AIM OF THE TASK: Images are to be excluded, and the rest of the data repeated exactly.

DATA SECTION:
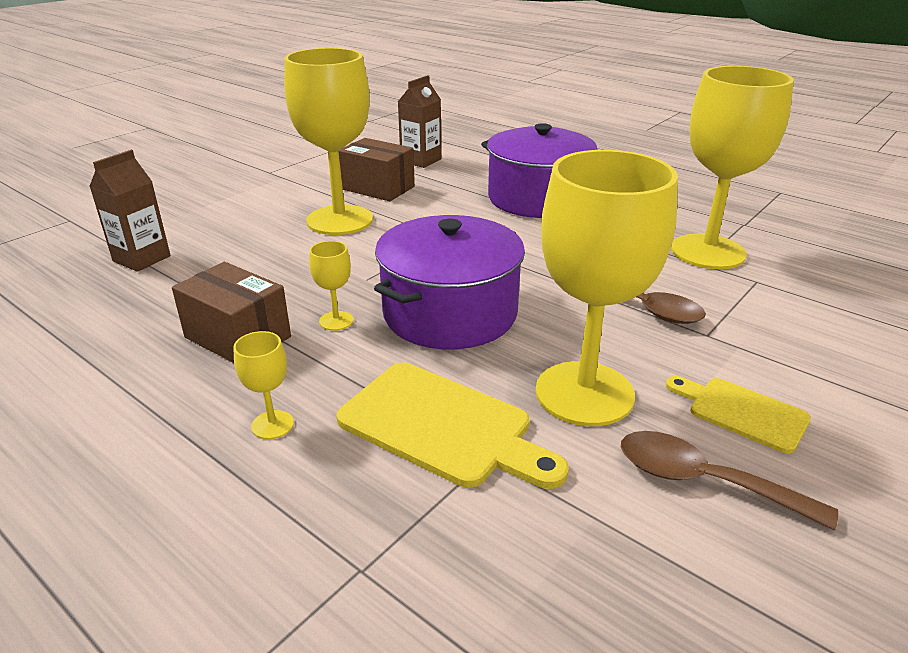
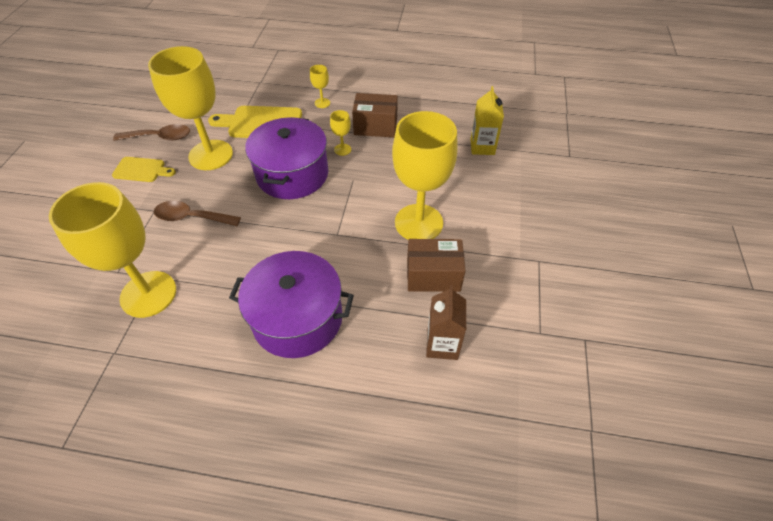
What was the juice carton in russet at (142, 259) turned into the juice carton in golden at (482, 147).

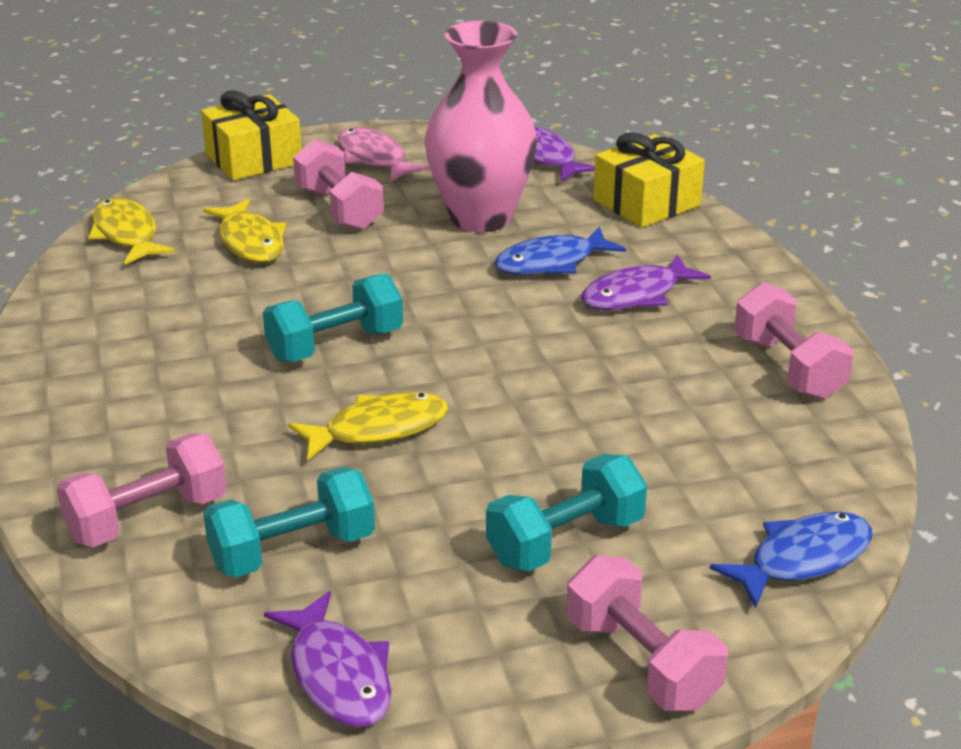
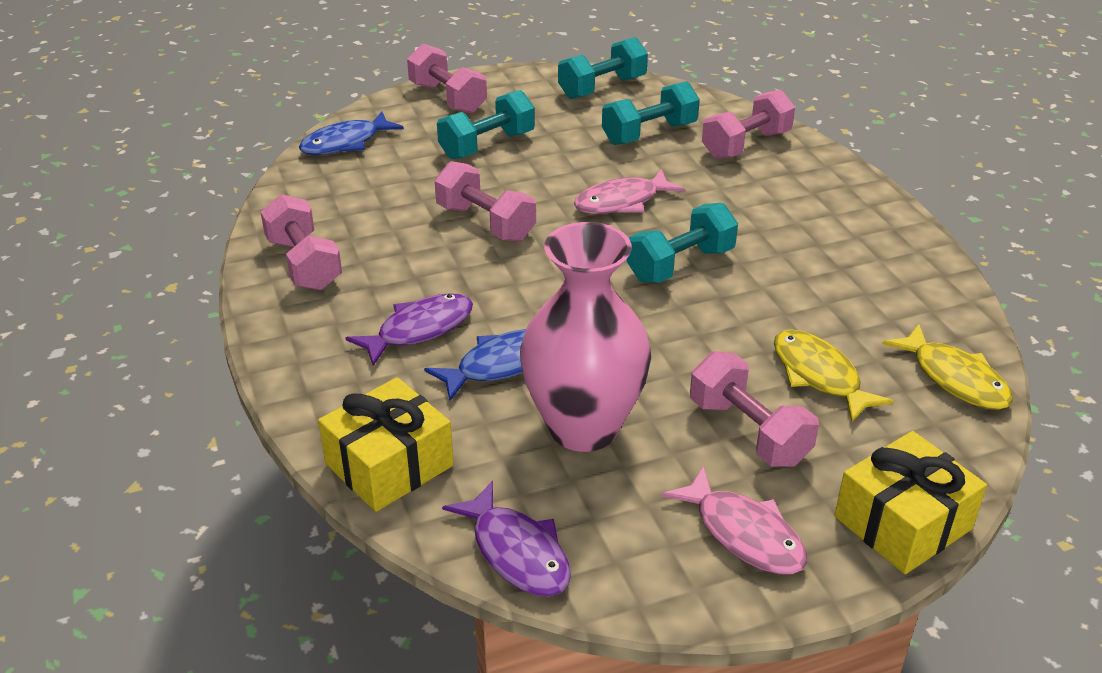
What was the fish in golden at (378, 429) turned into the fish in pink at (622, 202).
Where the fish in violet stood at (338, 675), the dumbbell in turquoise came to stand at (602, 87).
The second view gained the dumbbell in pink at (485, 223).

YOUR RESPONSE:
What was the juice carton in russet at (142, 259) turned into the juice carton in golden at (482, 147).

What was the fish in golden at (378, 429) turned into the fish in pink at (622, 202).
Where the fish in violet stood at (338, 675), the dumbbell in turquoise came to stand at (602, 87).
The second view gained the dumbbell in pink at (485, 223).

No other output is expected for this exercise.